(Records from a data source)
_ _ _ _ _ _ _

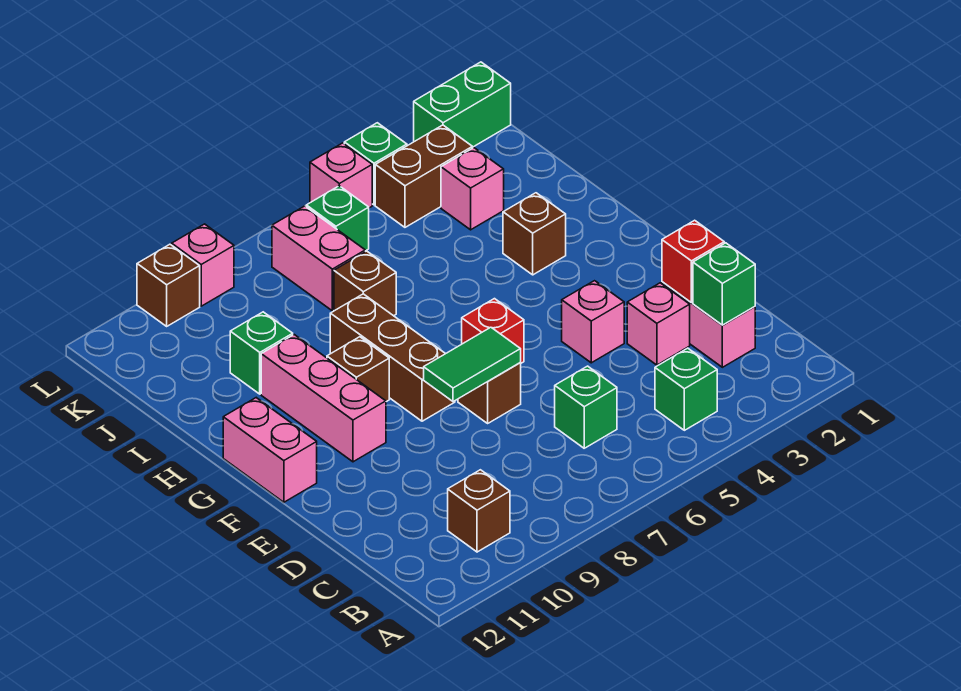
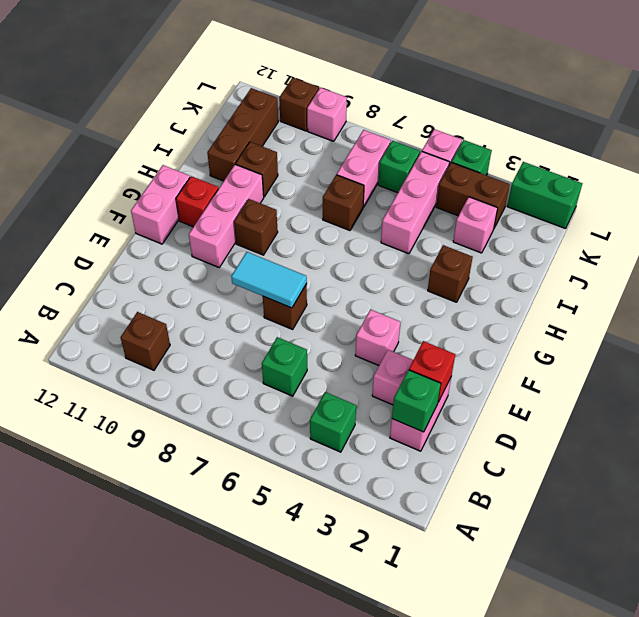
green tile E7:E8 level 2 -> cyan tile E7:E8 level 2
red brick F6 level 1 -> red brick G11 level 1
brown brick F8:H8 level 1 -> brown brick I11:K11 level 1
none -> pink brick I5:K5 level 1
green brick I10 level 1 -> brown brick I10 level 1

_ _ _ _ _ _ _

Task description
Your reply should repeat the entries above exactly, leaving the pictures out.

Written reply
green tile E7:E8 level 2 -> cyan tile E7:E8 level 2
red brick F6 level 1 -> red brick G11 level 1
brown brick F8:H8 level 1 -> brown brick I11:K11 level 1
none -> pink brick I5:K5 level 1
green brick I10 level 1 -> brown brick I10 level 1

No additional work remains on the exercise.